## Assignment:
The entries below must be reproduced exactly; their pictures are not part of the copy.

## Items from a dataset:
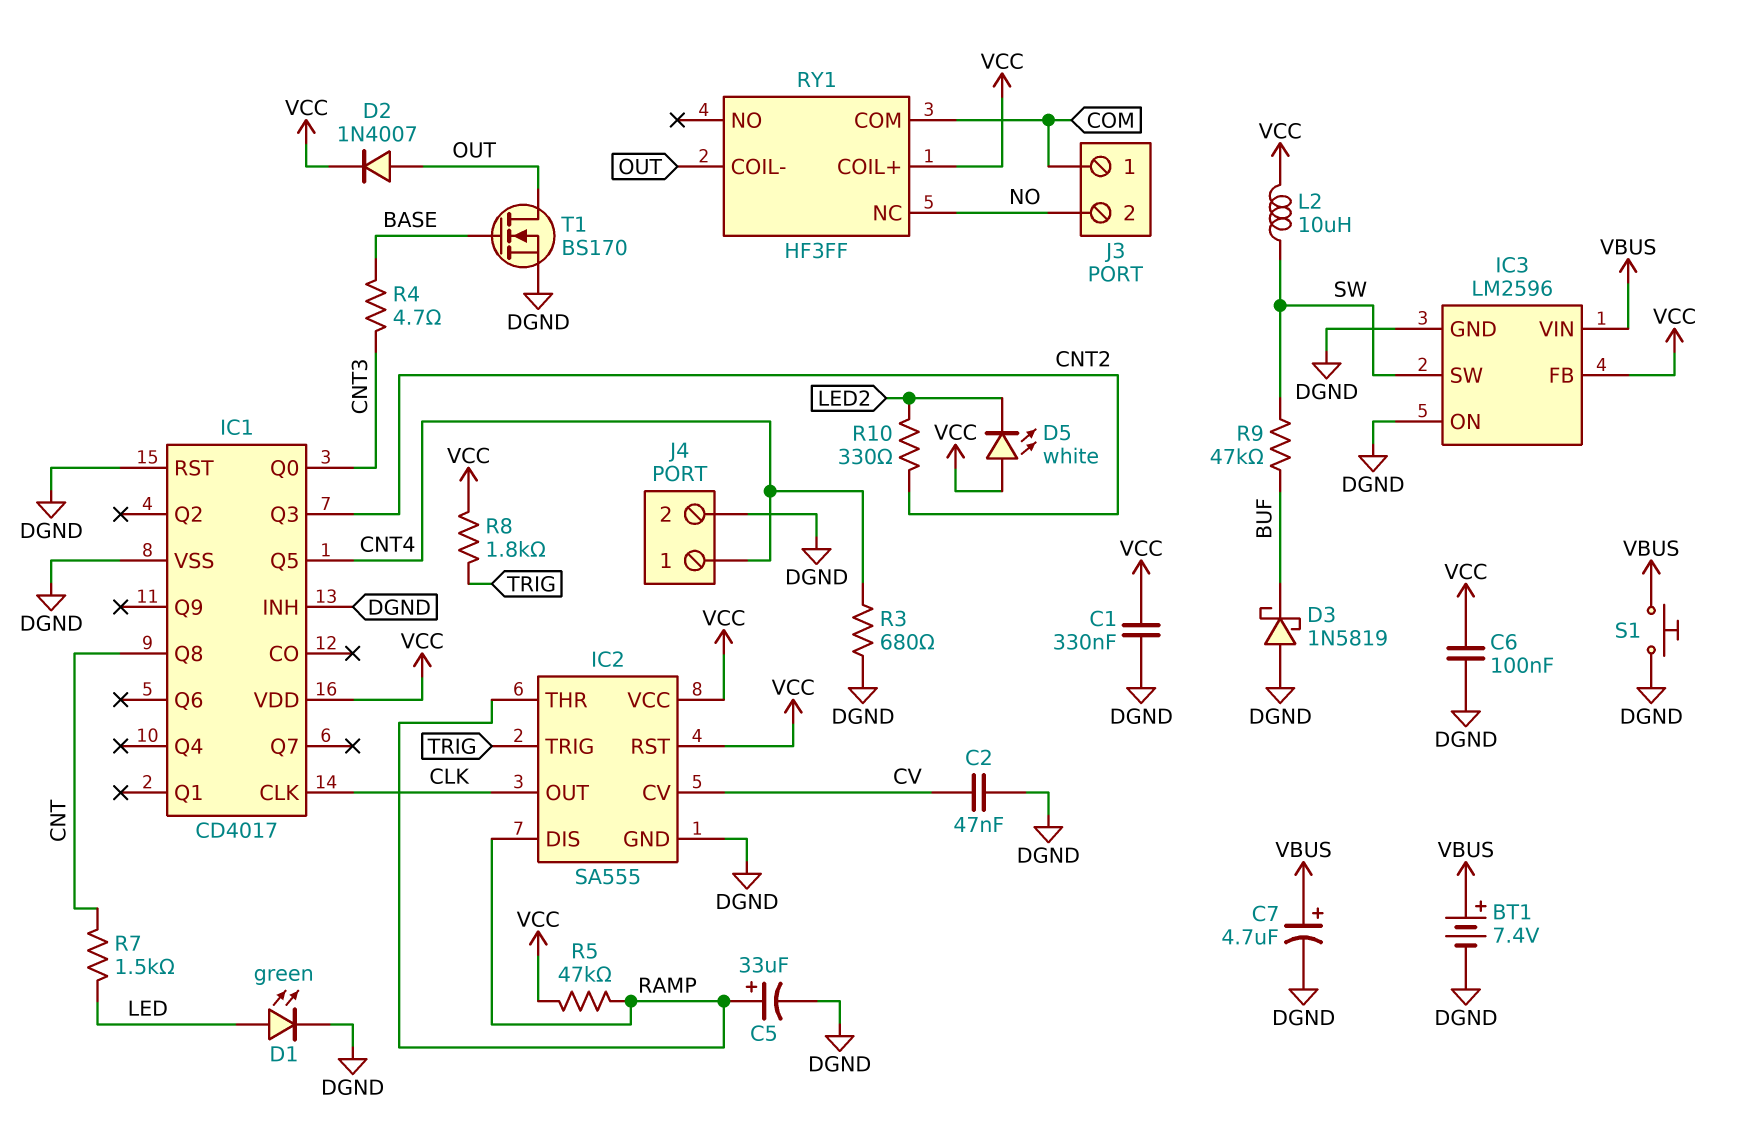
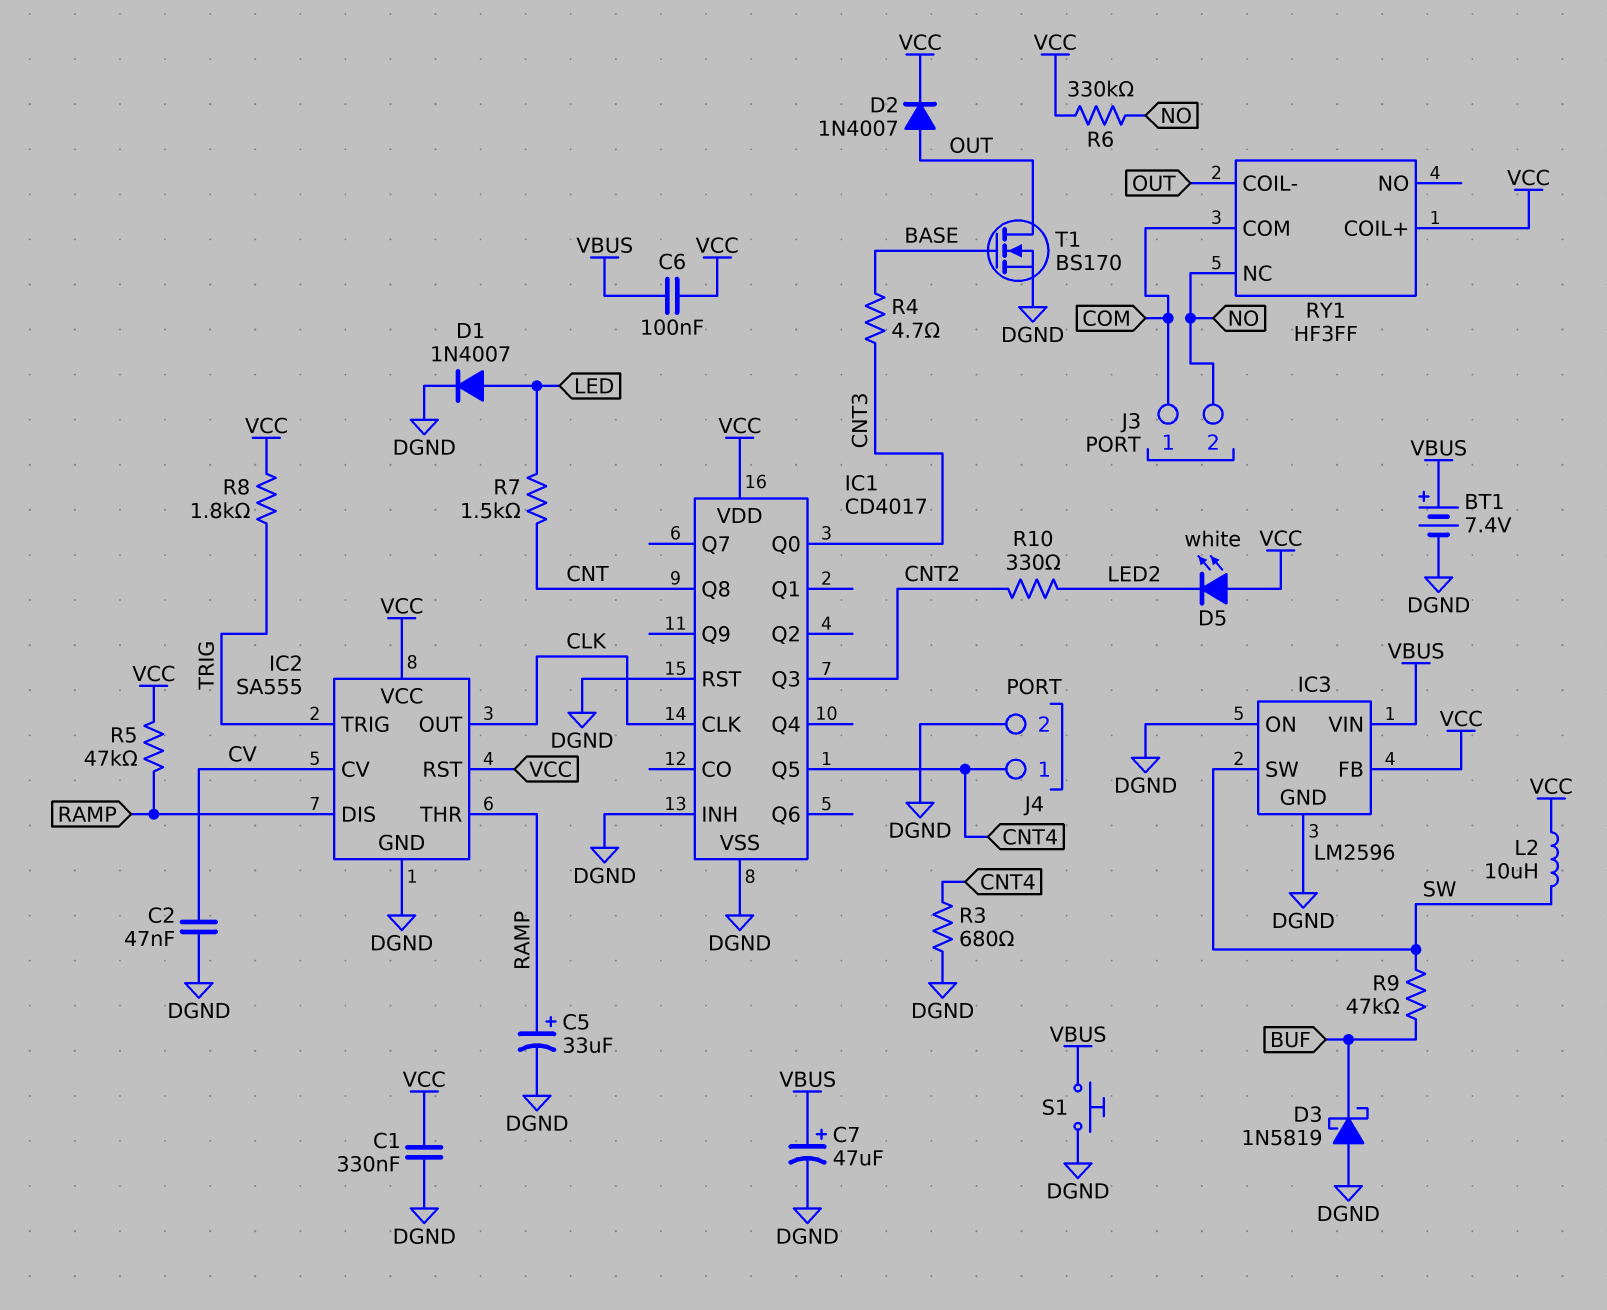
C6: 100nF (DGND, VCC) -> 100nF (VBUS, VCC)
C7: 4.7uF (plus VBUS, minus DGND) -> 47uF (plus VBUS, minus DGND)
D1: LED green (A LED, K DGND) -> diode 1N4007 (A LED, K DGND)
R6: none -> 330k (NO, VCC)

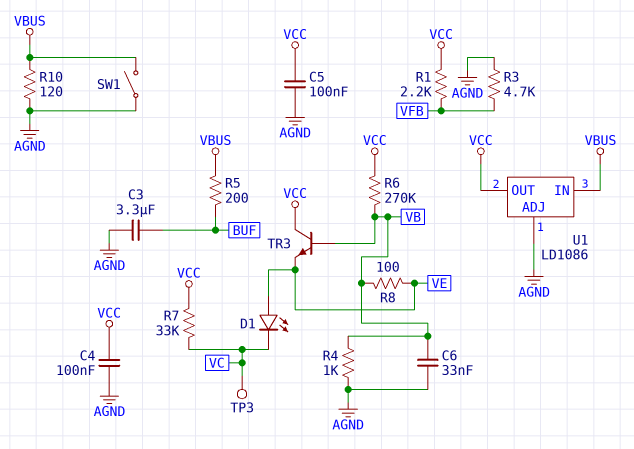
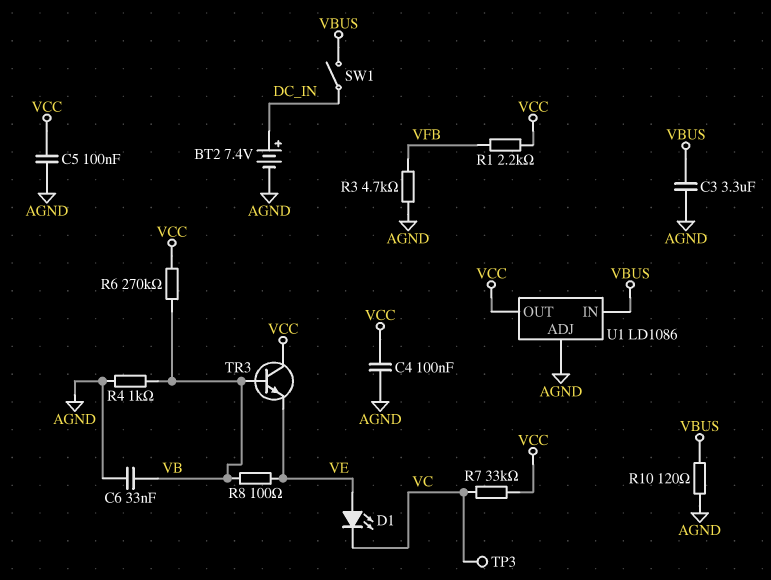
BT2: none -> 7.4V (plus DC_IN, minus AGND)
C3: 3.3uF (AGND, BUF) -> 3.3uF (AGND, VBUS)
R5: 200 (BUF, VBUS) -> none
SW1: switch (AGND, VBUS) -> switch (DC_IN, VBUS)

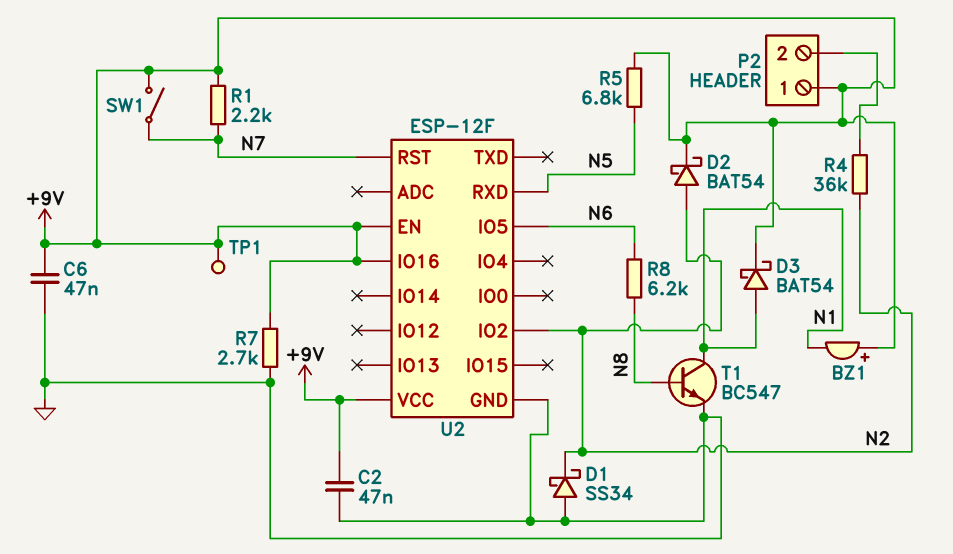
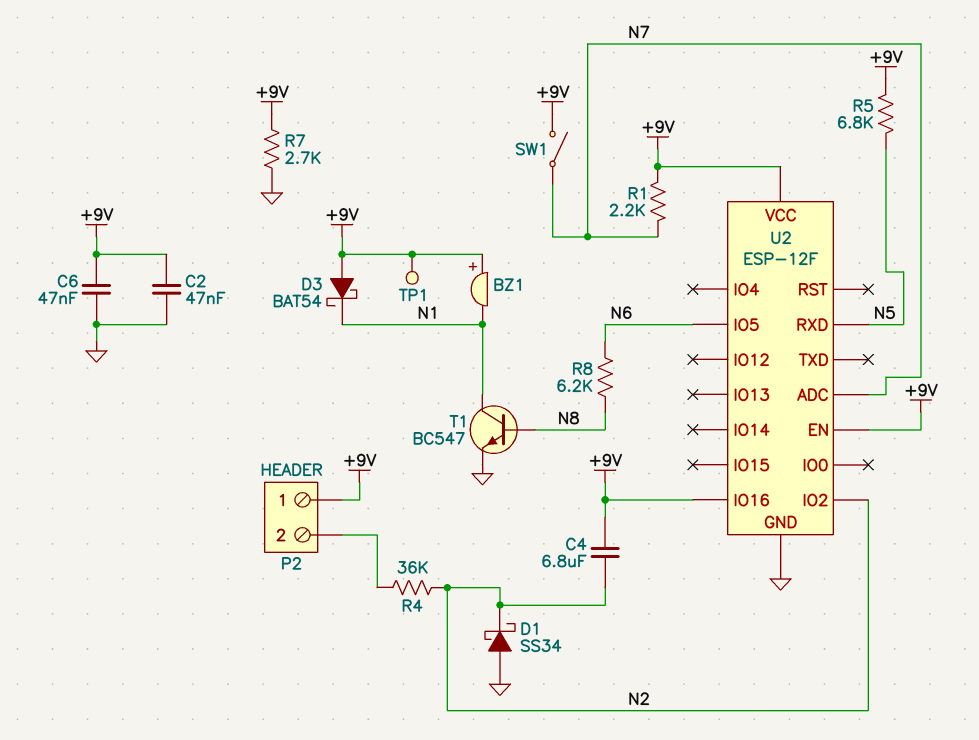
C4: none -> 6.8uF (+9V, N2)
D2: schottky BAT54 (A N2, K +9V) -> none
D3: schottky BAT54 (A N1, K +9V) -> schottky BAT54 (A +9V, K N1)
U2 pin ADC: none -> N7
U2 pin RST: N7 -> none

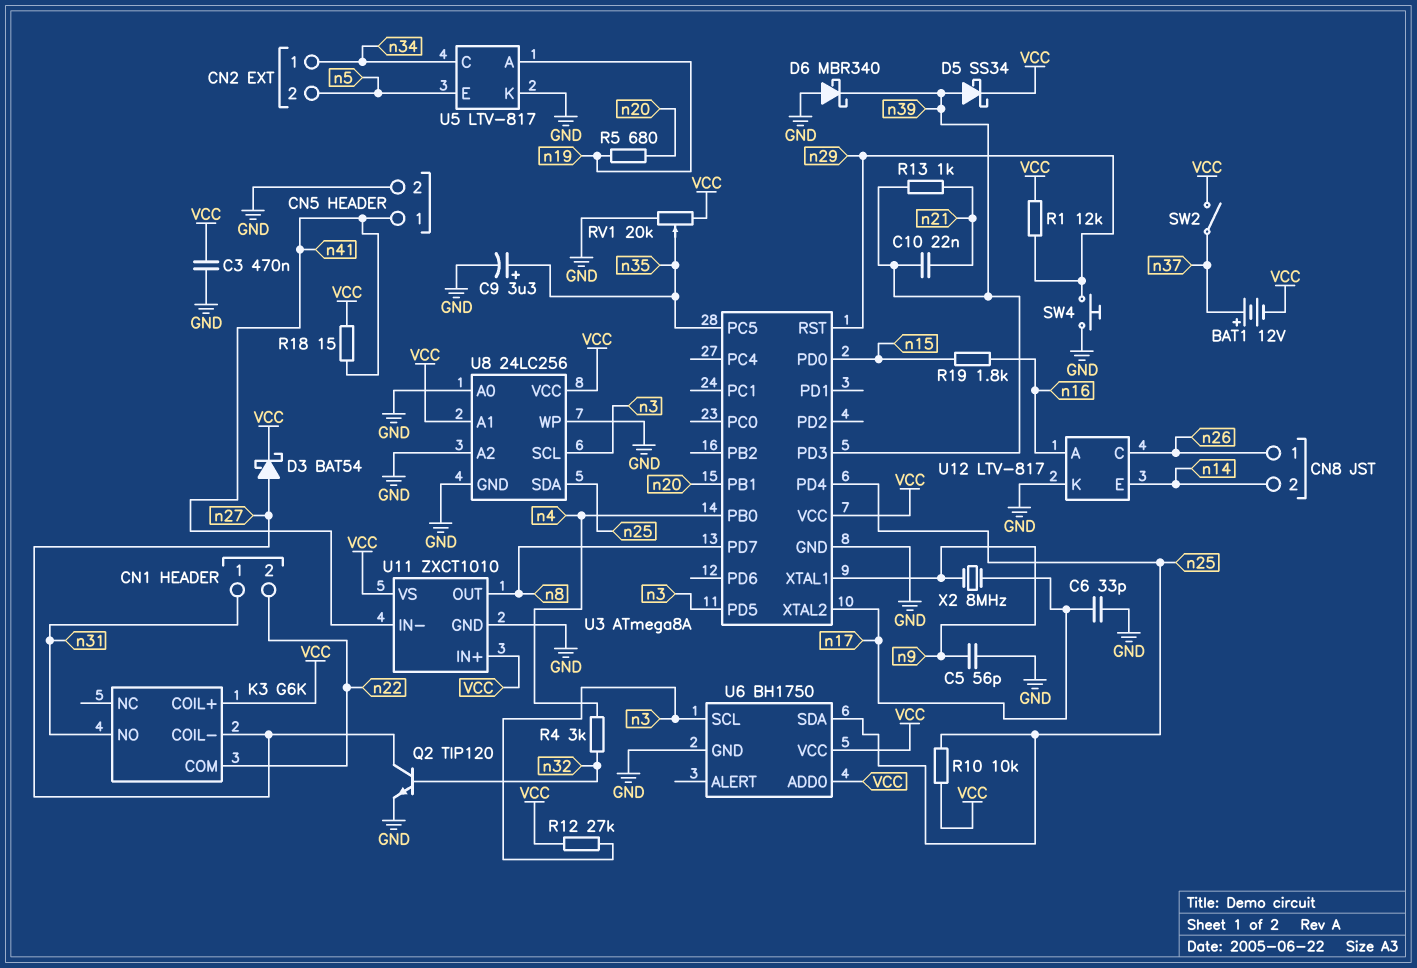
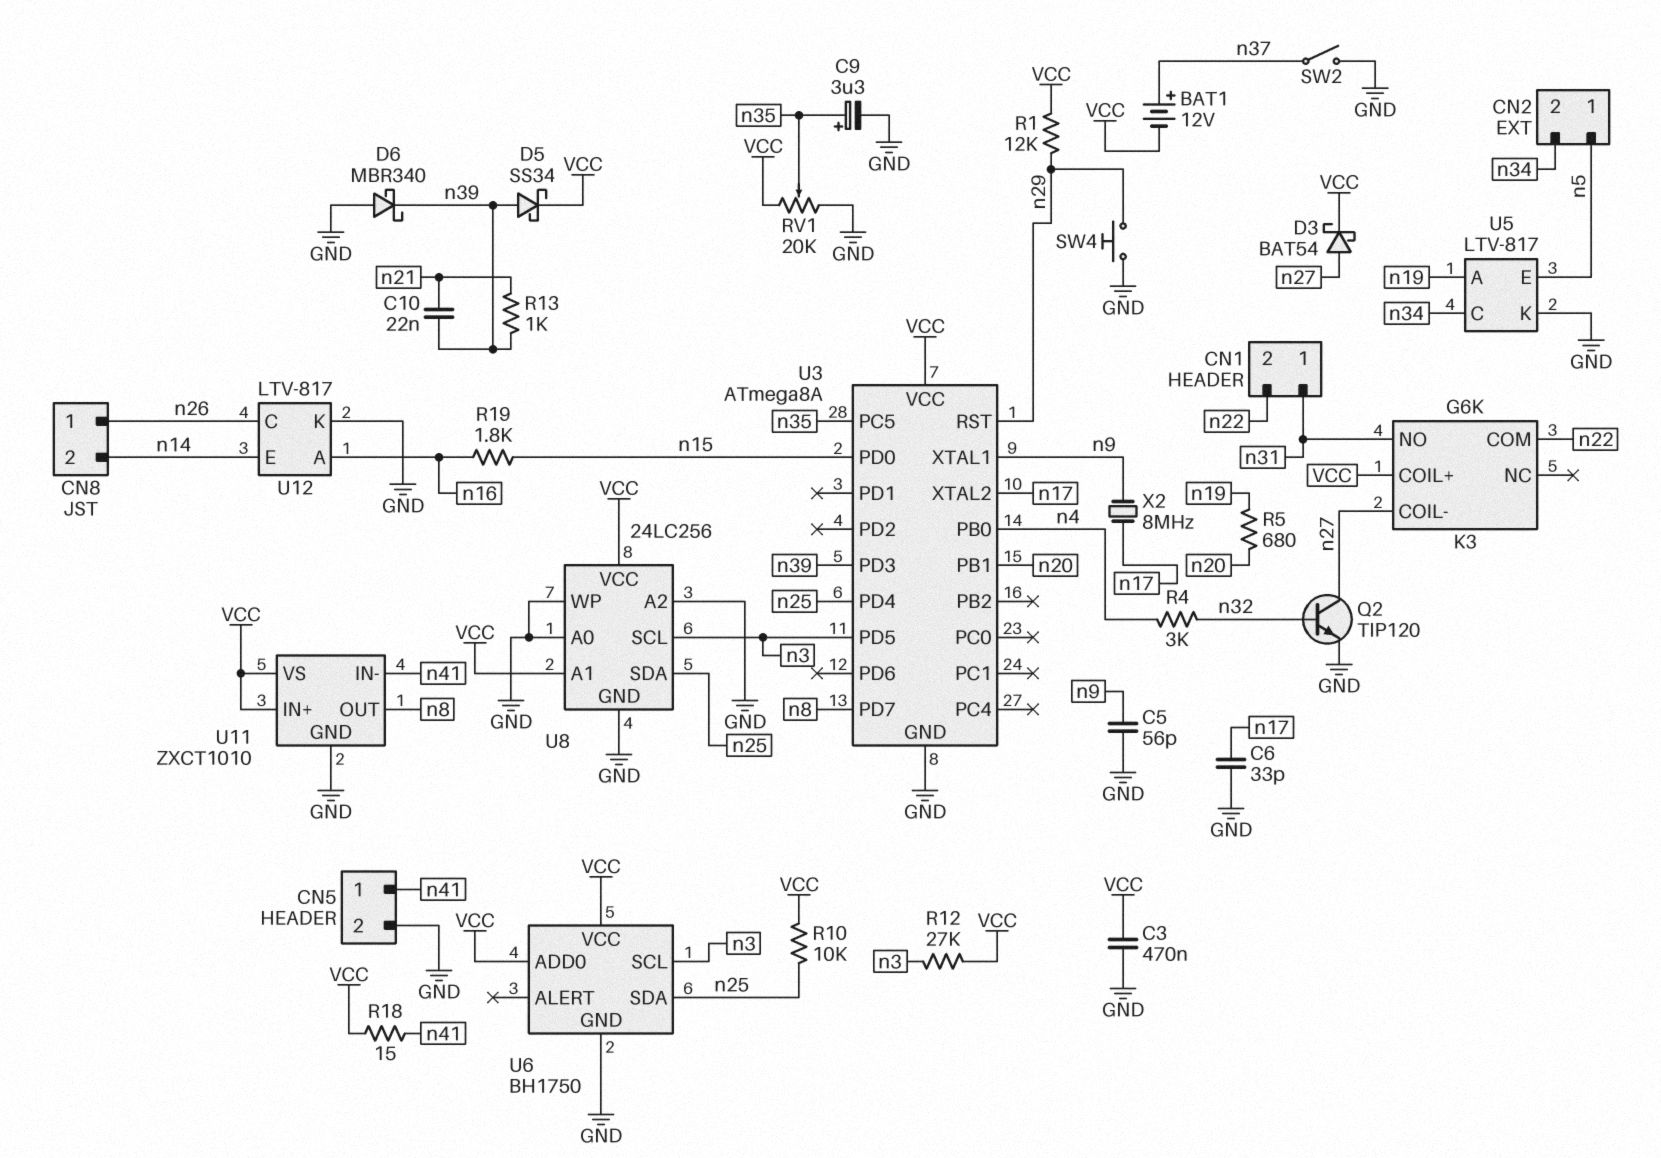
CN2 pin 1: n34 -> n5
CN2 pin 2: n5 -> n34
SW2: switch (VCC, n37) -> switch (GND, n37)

## Exercise result:
C6: 100nF (DGND, VCC) -> 100nF (VBUS, VCC)
C7: 4.7uF (plus VBUS, minus DGND) -> 47uF (plus VBUS, minus DGND)
D1: LED green (A LED, K DGND) -> diode 1N4007 (A LED, K DGND)
R6: none -> 330k (NO, VCC)

BT2: none -> 7.4V (plus DC_IN, minus AGND)
C3: 3.3uF (AGND, BUF) -> 3.3uF (AGND, VBUS)
R5: 200 (BUF, VBUS) -> none
SW1: switch (AGND, VBUS) -> switch (DC_IN, VBUS)

C4: none -> 6.8uF (+9V, N2)
D2: schottky BAT54 (A N2, K +9V) -> none
D3: schottky BAT54 (A N1, K +9V) -> schottky BAT54 (A +9V, K N1)
U2 pin ADC: none -> N7
U2 pin RST: N7 -> none

CN2 pin 1: n34 -> n5
CN2 pin 2: n5 -> n34
SW2: switch (VCC, n37) -> switch (GND, n37)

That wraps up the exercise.